### Data for this task

****************************************

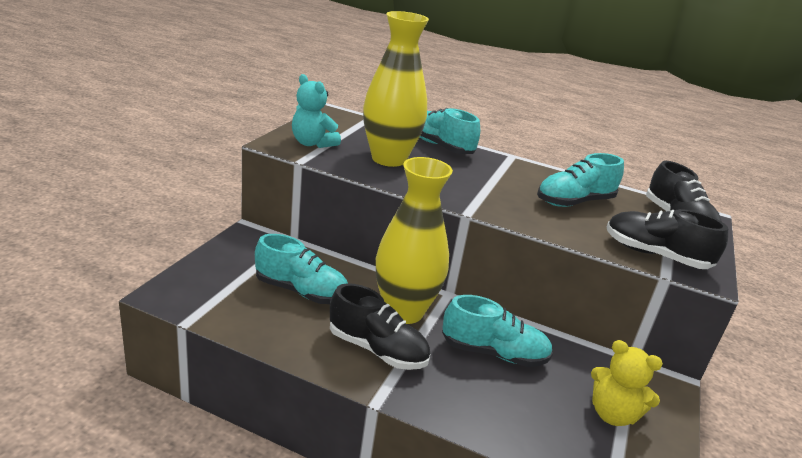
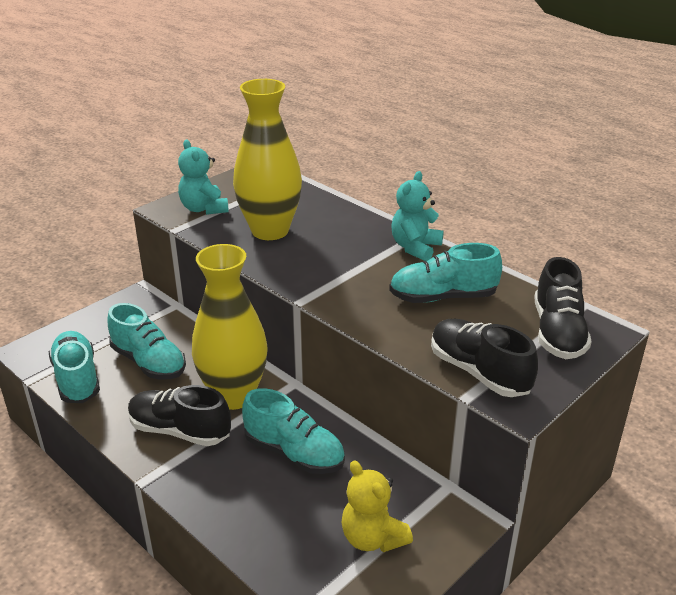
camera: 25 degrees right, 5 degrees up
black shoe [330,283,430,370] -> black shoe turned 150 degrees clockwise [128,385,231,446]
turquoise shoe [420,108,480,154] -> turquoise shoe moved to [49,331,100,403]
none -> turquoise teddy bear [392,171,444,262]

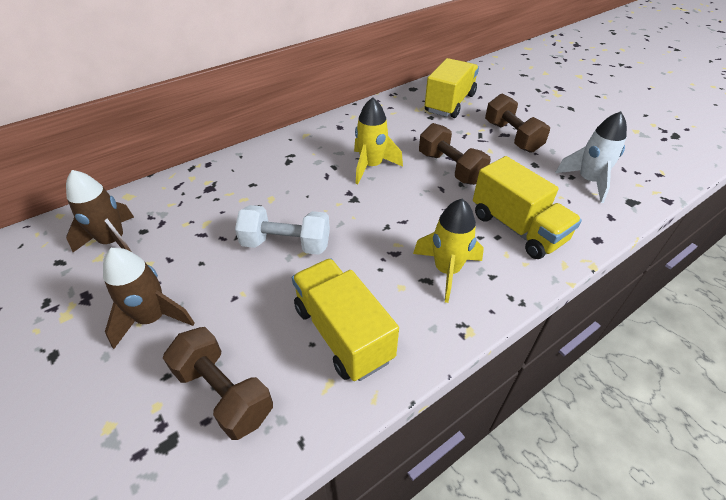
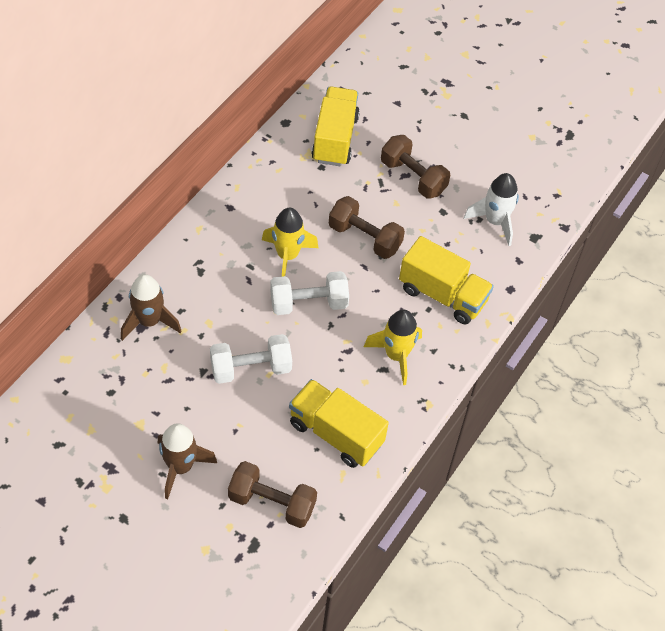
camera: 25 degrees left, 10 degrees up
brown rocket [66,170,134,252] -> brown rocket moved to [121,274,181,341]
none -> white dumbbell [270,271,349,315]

****************************************

### What you need to do
Output all the records above exactly, but without their images.

### Answer below
camera: 25 degrees right, 5 degrees up
black shoe [330,283,430,370] -> black shoe turned 150 degrees clockwise [128,385,231,446]
turquoise shoe [420,108,480,154] -> turquoise shoe moved to [49,331,100,403]
none -> turquoise teddy bear [392,171,444,262]

camera: 25 degrees left, 10 degrees up
brown rocket [66,170,134,252] -> brown rocket moved to [121,274,181,341]
none -> white dumbbell [270,271,349,315]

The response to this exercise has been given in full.